▶ EXTRACTED INFORMATION
+++
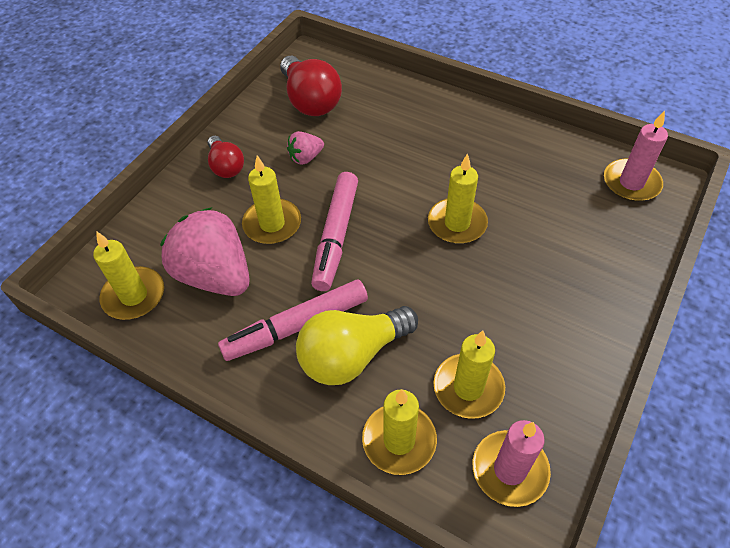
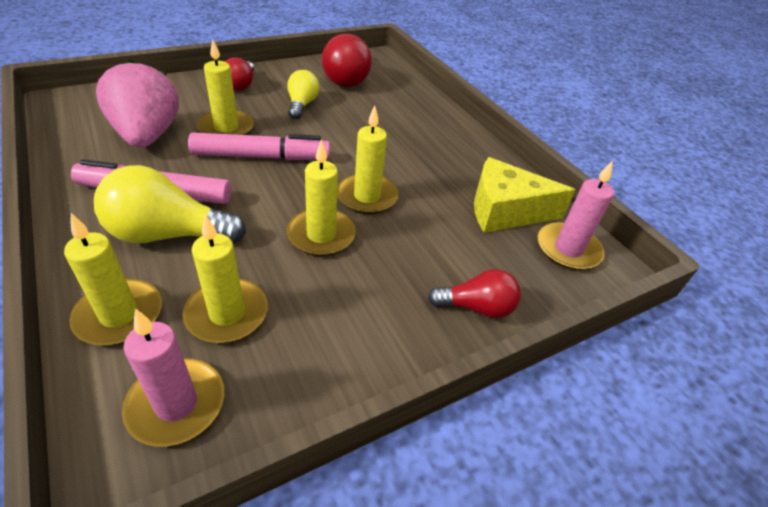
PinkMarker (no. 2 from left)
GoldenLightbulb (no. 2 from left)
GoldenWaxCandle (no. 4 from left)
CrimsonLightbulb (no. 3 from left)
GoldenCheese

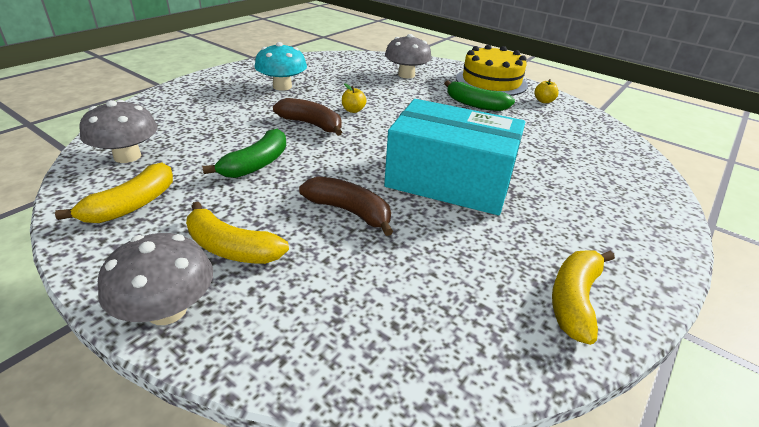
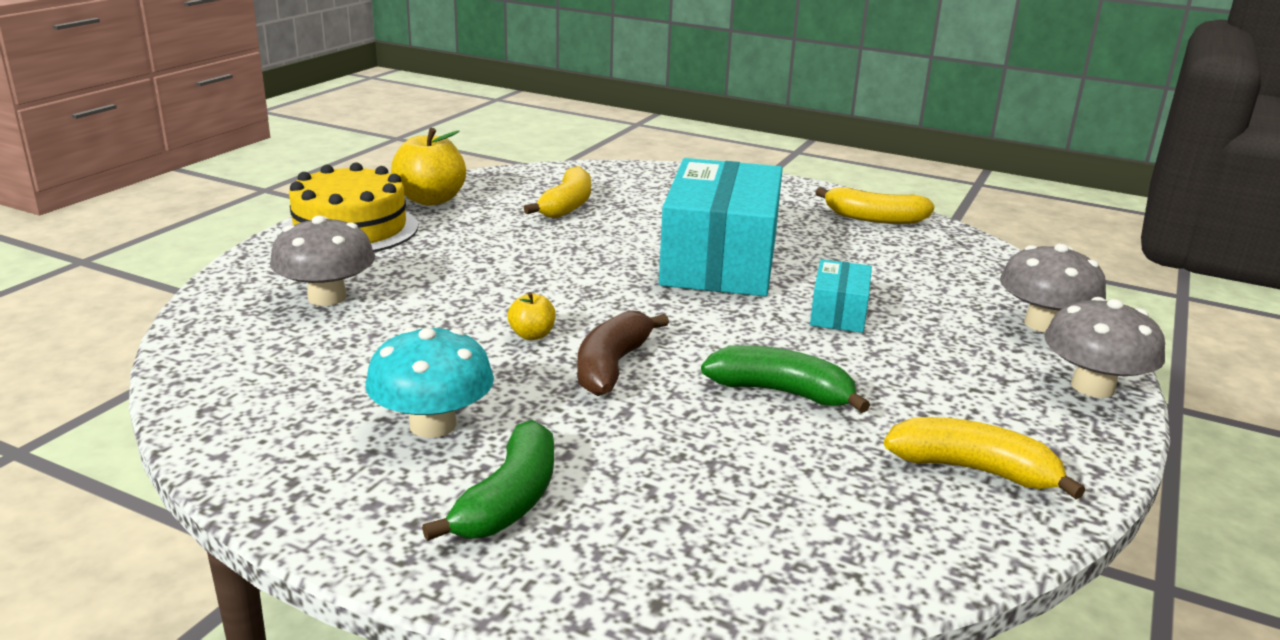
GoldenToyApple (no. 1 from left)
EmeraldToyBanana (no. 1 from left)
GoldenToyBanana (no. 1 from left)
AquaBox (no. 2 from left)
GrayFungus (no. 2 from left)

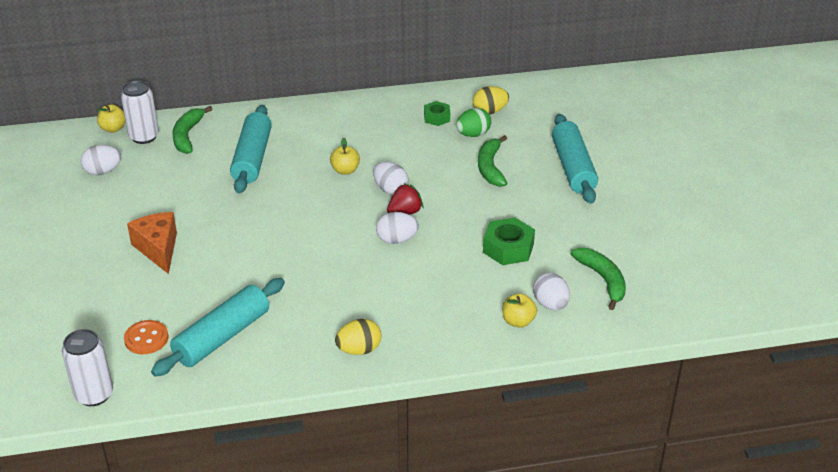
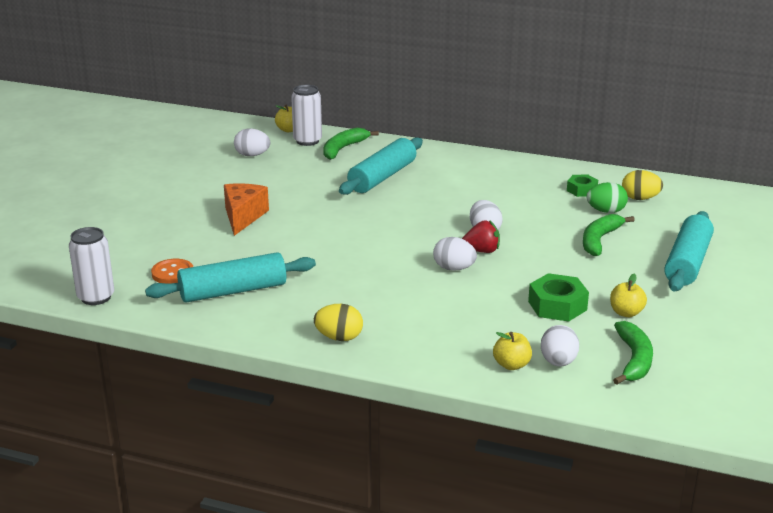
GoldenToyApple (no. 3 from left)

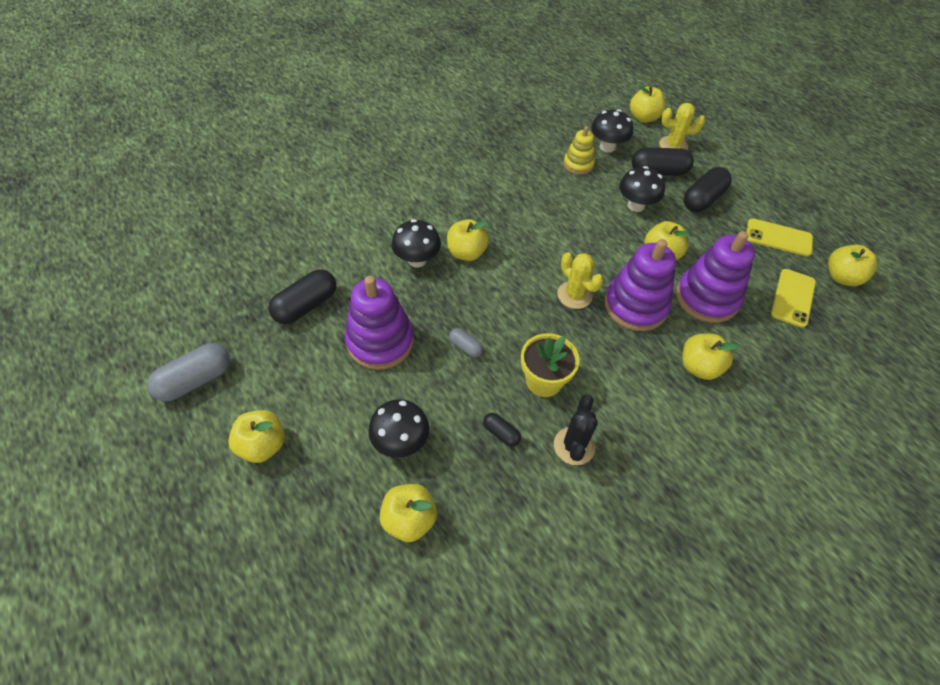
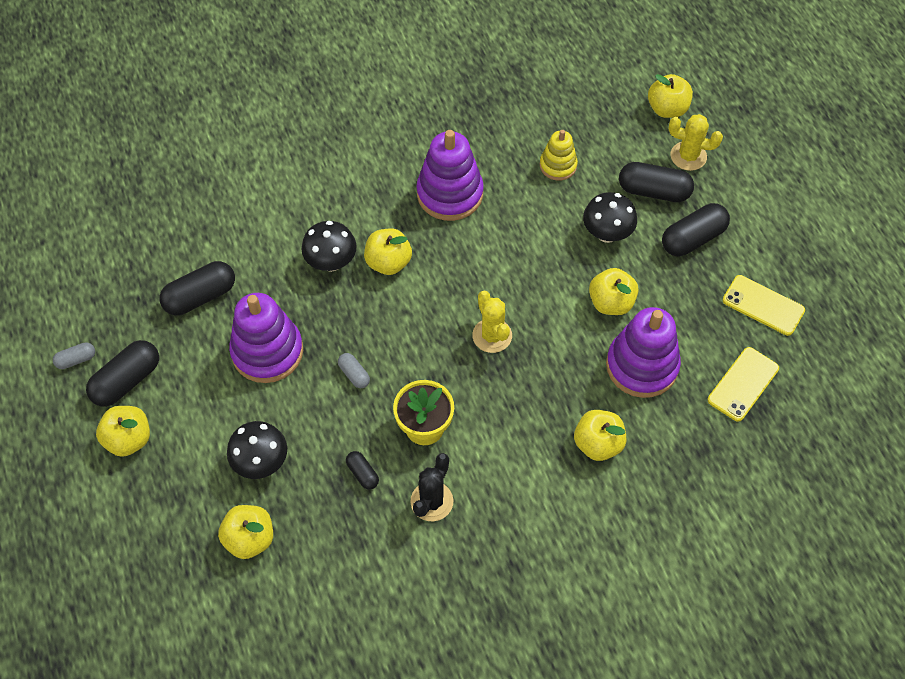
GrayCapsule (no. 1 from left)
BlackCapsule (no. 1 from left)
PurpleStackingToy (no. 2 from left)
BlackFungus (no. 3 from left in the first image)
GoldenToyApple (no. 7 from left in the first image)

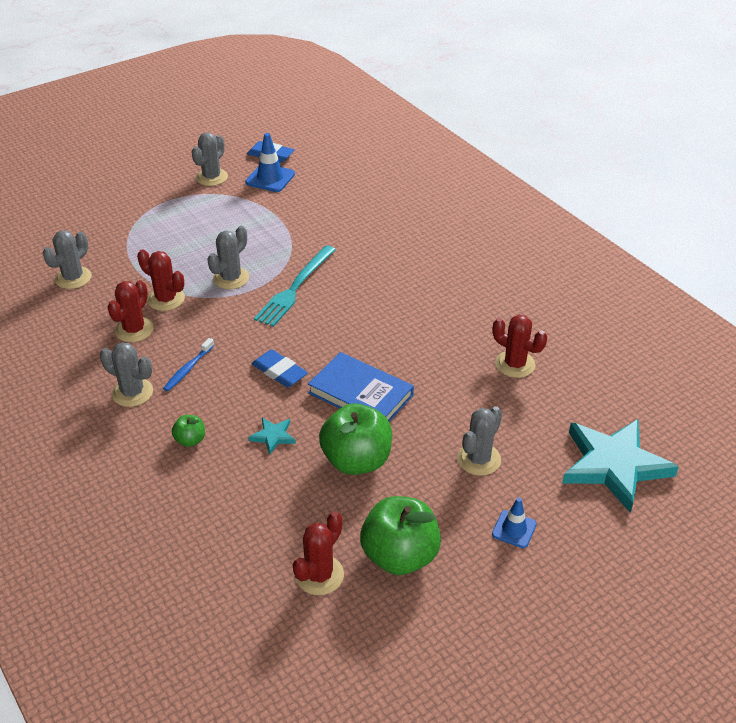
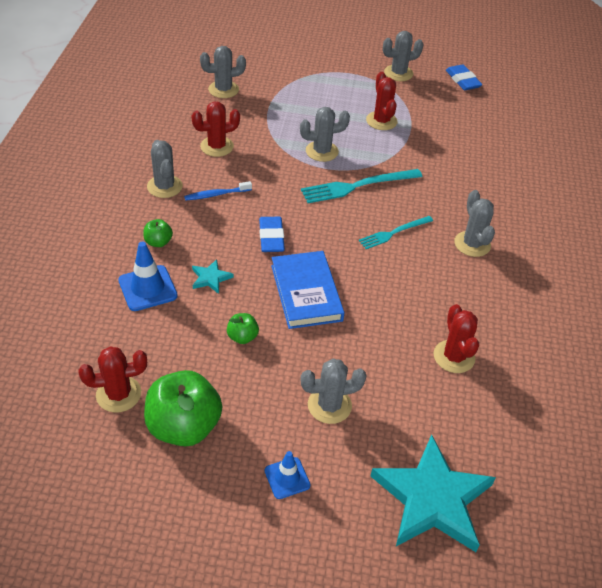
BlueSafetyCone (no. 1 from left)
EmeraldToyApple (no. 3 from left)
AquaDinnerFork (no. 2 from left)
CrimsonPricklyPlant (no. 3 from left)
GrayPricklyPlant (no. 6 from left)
+++
Take the line containing "GoldenToyApple (no. 7" as the first line and the last line of the data above as the final one, and output exactly the lines between them, inclusive, with no pictures.

▶ ANSWER SPACE
GoldenToyApple (no. 7 from left in the first image)

BlueSafetyCone (no. 1 from left)
EmeraldToyApple (no. 3 from left)
AquaDinnerFork (no. 2 from left)
CrimsonPricklyPlant (no. 3 from left)
GrayPricklyPlant (no. 6 from left)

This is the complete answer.